Task goal:
Taking the line with "BUTTON pin SIG: D8 -> D1" as the first and the line with "TFT pin CS: TX -> D5" as the last, set down the lines below exactly, pictures excluded.

Content revision data:
--------

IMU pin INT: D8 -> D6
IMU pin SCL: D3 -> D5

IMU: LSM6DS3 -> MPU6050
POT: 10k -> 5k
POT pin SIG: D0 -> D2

--------

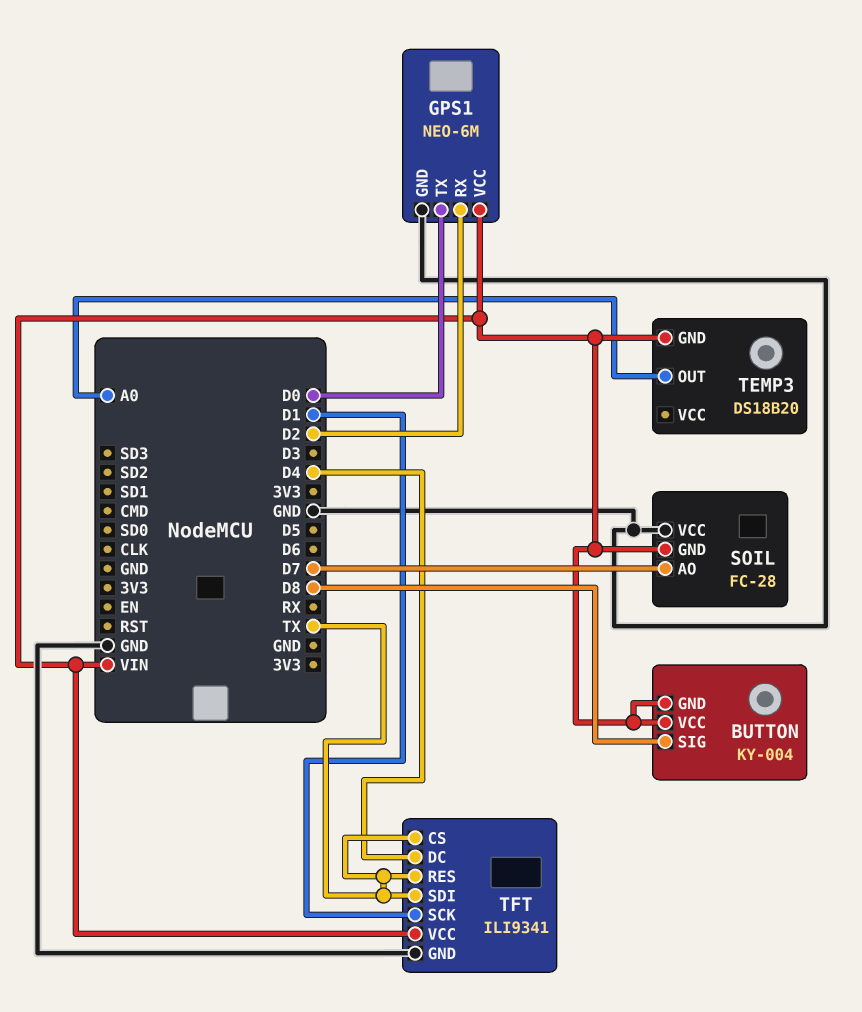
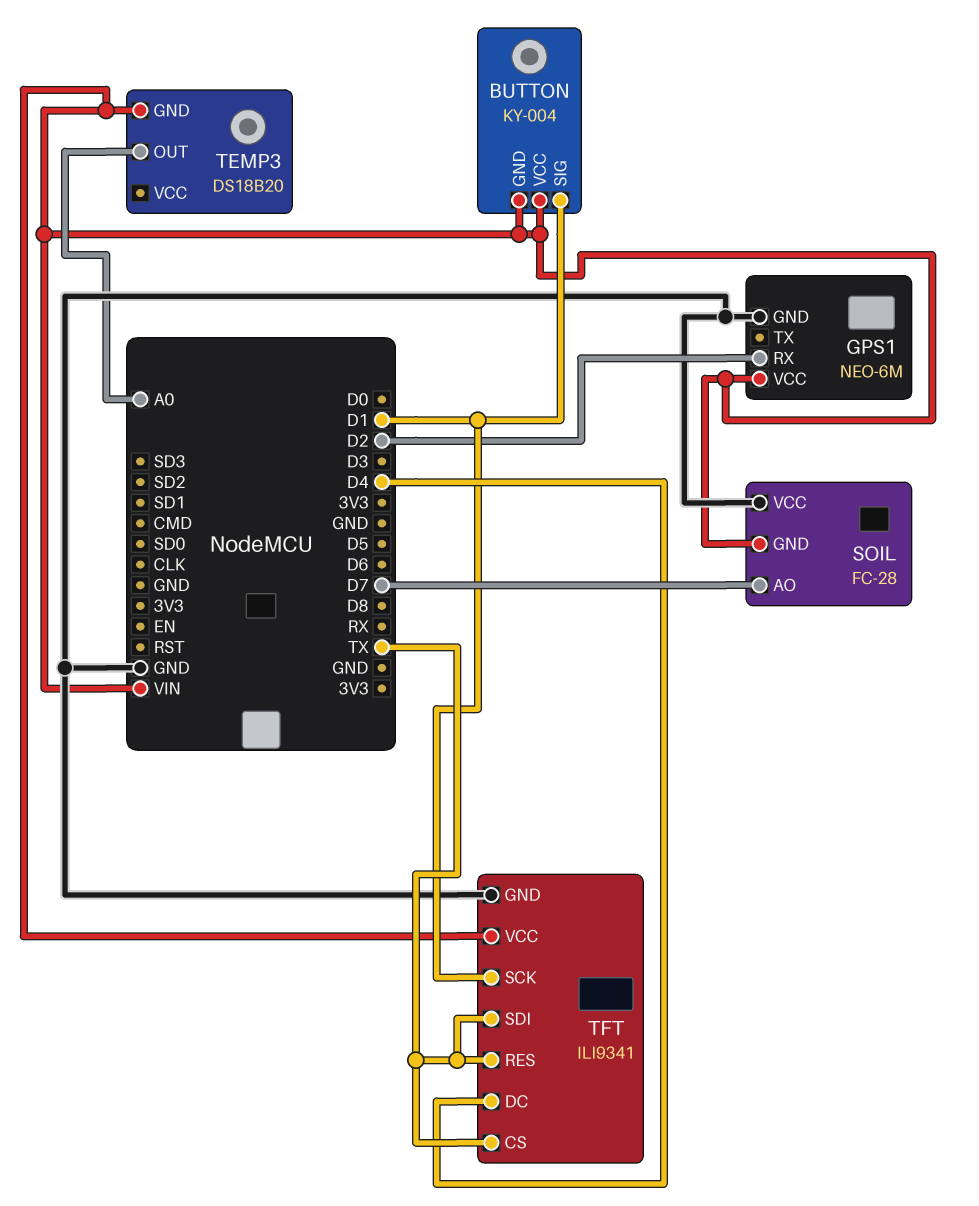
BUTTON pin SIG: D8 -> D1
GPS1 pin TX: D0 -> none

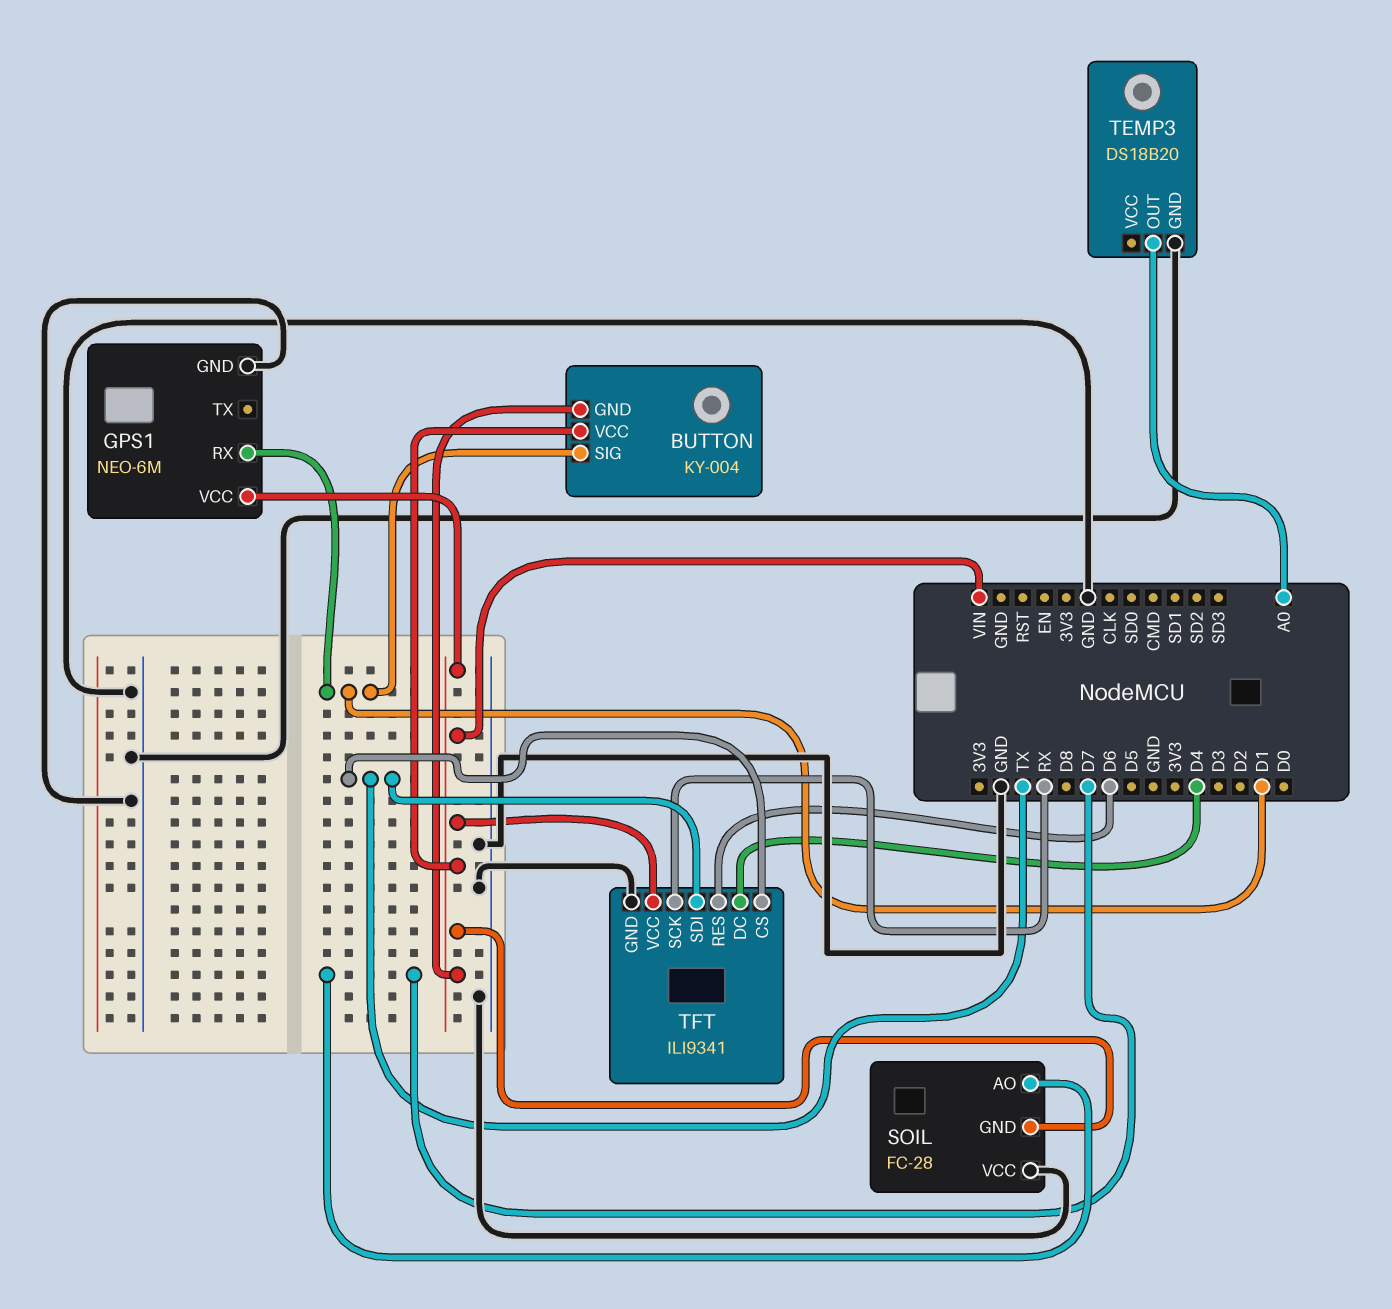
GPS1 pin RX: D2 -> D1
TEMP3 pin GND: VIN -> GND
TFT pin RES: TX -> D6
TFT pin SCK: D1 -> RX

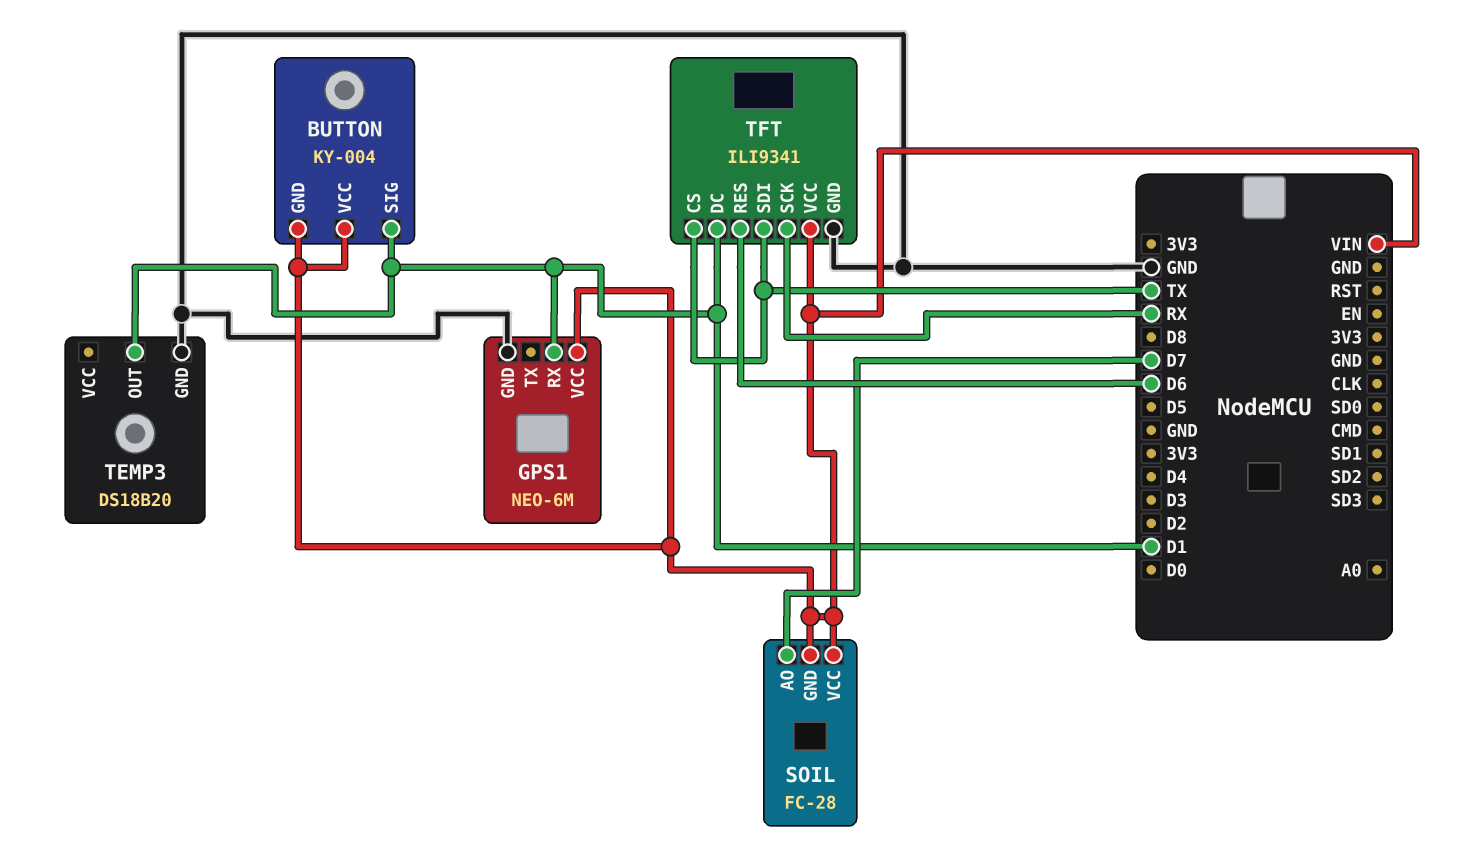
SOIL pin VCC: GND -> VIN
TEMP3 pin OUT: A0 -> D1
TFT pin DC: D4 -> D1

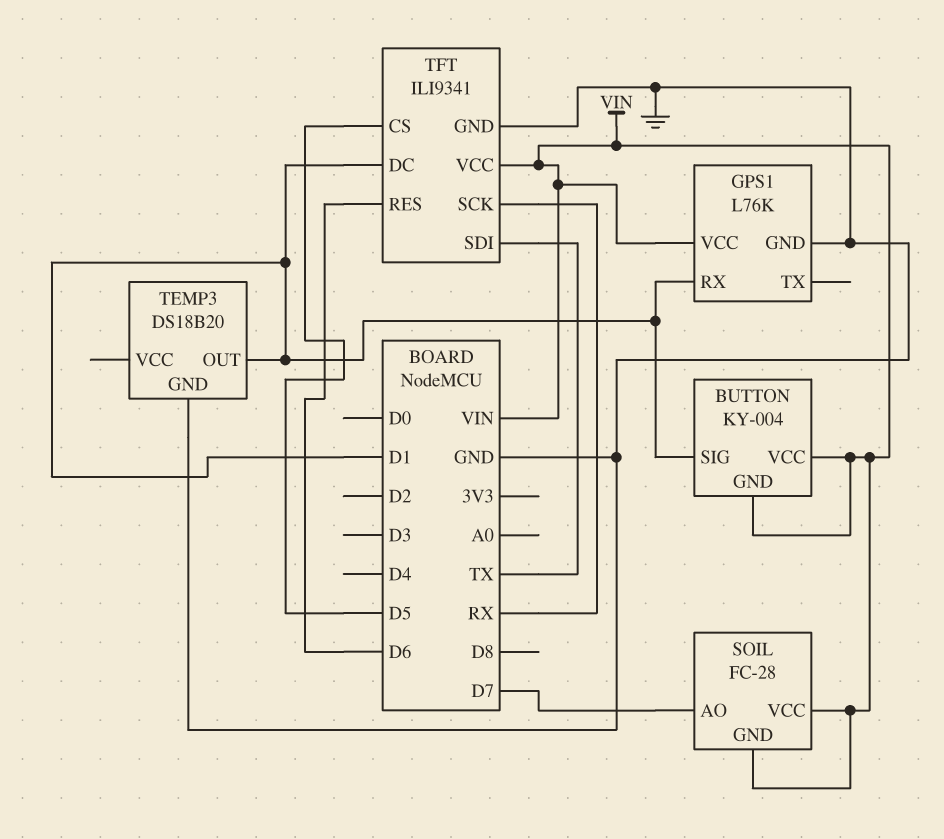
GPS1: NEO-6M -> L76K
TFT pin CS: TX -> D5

--------

Response:
BUTTON pin SIG: D8 -> D1
GPS1 pin TX: D0 -> none

GPS1 pin RX: D2 -> D1
TEMP3 pin GND: VIN -> GND
TFT pin RES: TX -> D6
TFT pin SCK: D1 -> RX

SOIL pin VCC: GND -> VIN
TEMP3 pin OUT: A0 -> D1
TFT pin DC: D4 -> D1

GPS1: NEO-6M -> L76K
TFT pin CS: TX -> D5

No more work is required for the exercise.